What is needed
Substitute "piece" for "score" throughout the listing below, and give back every line with nothing else changed.

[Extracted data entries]
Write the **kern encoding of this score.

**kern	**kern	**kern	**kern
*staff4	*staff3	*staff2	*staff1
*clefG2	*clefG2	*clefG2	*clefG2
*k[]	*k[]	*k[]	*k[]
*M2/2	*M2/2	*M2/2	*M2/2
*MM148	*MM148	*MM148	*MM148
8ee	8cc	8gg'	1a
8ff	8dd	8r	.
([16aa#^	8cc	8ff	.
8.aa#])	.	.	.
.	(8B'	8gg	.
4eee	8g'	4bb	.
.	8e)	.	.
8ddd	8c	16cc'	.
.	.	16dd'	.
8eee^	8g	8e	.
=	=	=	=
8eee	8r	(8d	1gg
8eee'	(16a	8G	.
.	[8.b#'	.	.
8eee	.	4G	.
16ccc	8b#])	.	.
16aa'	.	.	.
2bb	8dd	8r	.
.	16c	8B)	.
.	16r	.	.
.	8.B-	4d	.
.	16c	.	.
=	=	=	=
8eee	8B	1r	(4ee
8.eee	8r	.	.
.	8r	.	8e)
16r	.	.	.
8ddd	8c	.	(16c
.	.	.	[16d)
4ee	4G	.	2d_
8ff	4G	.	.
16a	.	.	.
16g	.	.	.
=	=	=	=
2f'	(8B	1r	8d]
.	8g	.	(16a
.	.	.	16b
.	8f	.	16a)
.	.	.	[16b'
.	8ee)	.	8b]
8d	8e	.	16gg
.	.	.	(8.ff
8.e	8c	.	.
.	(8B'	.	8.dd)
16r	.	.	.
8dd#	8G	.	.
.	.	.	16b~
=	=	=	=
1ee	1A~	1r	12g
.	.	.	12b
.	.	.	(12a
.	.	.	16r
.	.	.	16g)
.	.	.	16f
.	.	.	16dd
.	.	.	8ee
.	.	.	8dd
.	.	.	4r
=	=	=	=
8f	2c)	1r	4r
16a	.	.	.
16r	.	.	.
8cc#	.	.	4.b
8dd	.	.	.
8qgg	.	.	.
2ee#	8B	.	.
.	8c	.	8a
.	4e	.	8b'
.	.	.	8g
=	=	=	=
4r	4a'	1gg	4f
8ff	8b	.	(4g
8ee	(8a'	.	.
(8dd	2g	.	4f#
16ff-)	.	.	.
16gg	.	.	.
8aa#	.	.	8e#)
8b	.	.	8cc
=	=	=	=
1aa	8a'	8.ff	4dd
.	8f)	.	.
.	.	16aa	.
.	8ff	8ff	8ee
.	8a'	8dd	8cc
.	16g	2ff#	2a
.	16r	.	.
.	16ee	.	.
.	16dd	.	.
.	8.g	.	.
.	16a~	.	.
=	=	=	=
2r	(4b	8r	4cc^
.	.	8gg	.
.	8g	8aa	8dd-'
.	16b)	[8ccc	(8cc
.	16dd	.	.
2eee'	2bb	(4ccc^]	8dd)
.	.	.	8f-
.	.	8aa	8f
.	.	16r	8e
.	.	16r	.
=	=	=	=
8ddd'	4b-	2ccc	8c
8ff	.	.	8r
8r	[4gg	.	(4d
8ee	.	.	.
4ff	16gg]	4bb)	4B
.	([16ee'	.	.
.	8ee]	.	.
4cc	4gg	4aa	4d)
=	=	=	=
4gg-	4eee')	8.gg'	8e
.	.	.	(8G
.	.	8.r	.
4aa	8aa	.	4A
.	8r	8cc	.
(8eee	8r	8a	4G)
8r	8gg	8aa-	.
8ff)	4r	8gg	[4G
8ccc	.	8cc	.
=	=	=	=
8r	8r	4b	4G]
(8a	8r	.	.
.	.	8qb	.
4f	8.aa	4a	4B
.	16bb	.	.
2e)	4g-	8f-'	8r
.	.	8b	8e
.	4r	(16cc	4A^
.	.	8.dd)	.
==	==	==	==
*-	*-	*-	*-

Answer for this exercise
Write the **kern encoding of this piece.

**kern	**kern	**kern	**kern
*staff4	*staff3	*staff2	*staff1
*clefG2	*clefG2	*clefG2	*clefG2
*k[]	*k[]	*k[]	*k[]
*M2/2	*M2/2	*M2/2	*M2/2
*MM148	*MM148	*MM148	*MM148
8ee	8cc	8gg'	1a
8ff	8dd	8r	.
([16aa#^	8cc	8ff	.
8.aa#])	.	.	.
.	(8B'	8gg	.
4eee	8g'	4bb	.
.	8e)	.	.
8ddd	8c	16cc'	.
.	.	16dd'	.
8eee^	8g	8e	.
=	=	=	=
8eee	8r	(8d	1gg
8eee'	(16a	8G	.
.	[8.b#'	.	.
8eee	.	4G	.
16ccc	8b#])	.	.
16aa'	.	.	.
2bb	8dd	8r	.
.	16c	8B)	.
.	16r	.	.
.	8.B-	4d	.
.	16c	.	.
=	=	=	=
8eee	8B	1r	(4ee
8.eee	8r	.	.
.	8r	.	8e)
16r	.	.	.
8ddd	8c	.	(16c
.	.	.	[16d)
4ee	4G	.	2d_
8ff	4G	.	.
16a	.	.	.
16g	.	.	.
=	=	=	=
2f'	(8B	1r	8d]
.	8g	.	(16a
.	.	.	16b
.	8f	.	16a)
.	.	.	[16b'
.	8ee)	.	8b]
8d	8e	.	16gg
.	.	.	(8.ff
8.e	8c	.	.
.	(8B'	.	8.dd)
16r	.	.	.
8dd#	8G	.	.
.	.	.	16b~
=	=	=	=
1ee	1A~	1r	12g
.	.	.	12b
.	.	.	(12a
.	.	.	16r
.	.	.	16g)
.	.	.	16f
.	.	.	16dd
.	.	.	8ee
.	.	.	8dd
.	.	.	4r
=	=	=	=
8f	2c)	1r	4r
16a	.	.	.
16r	.	.	.
8cc#	.	.	4.b
8dd	.	.	.
8qgg	.	.	.
2ee#	8B	.	.
.	8c	.	8a
.	4e	.	8b'
.	.	.	8g
=	=	=	=
4r	4a'	1gg	4f
8ff	8b	.	(4g
8ee	(8a'	.	.
(8dd	2g	.	4f#
16ff-)	.	.	.
16gg	.	.	.
8aa#	.	.	8e#)
8b	.	.	8cc
=	=	=	=
1aa	8a'	8.ff	4dd
.	8f)	.	.
.	.	16aa	.
.	8ff	8ff	8ee
.	8a'	8dd	8cc
.	16g	2ff#	2a
.	16r	.	.
.	16ee	.	.
.	16dd	.	.
.	8.g	.	.
.	16a~	.	.
=	=	=	=
2r	(4b	8r	4cc^
.	.	8gg	.
.	8g	8aa	8dd-'
.	16b)	[8ccc	(8cc
.	16dd	.	.
2eee'	2bb	(4ccc^]	8dd)
.	.	.	8f-
.	.	8aa	8f
.	.	16r	8e
.	.	16r	.
=	=	=	=
8ddd'	4b-	2ccc	8c
8ff	.	.	8r
8r	[4gg	.	(4d
8ee	.	.	.
4ff	16gg]	4bb)	4B
.	([16ee'	.	.
.	8ee]	.	.
4cc	4gg	4aa	4d)
=	=	=	=
4gg-	4eee')	8.gg'	8e
.	.	.	(8G
.	.	8.r	.
4aa	8aa	.	4A
.	8r	8cc	.
(8eee	8r	8a	4G)
8r	8gg	8aa-	.
8ff)	4r	8gg	[4G
8ccc	.	8cc	.
=	=	=	=
8r	8r	4b	4G]
(8a	8r	.	.
.	.	8qb	.
4f	8.aa	4a	4B
.	16bb	.	.
2e)	4g-	8f-'	8r
.	.	8b	8e
.	4r	(16cc	4A^
.	.	8.dd)	.
==	==	==	==
*-	*-	*-	*-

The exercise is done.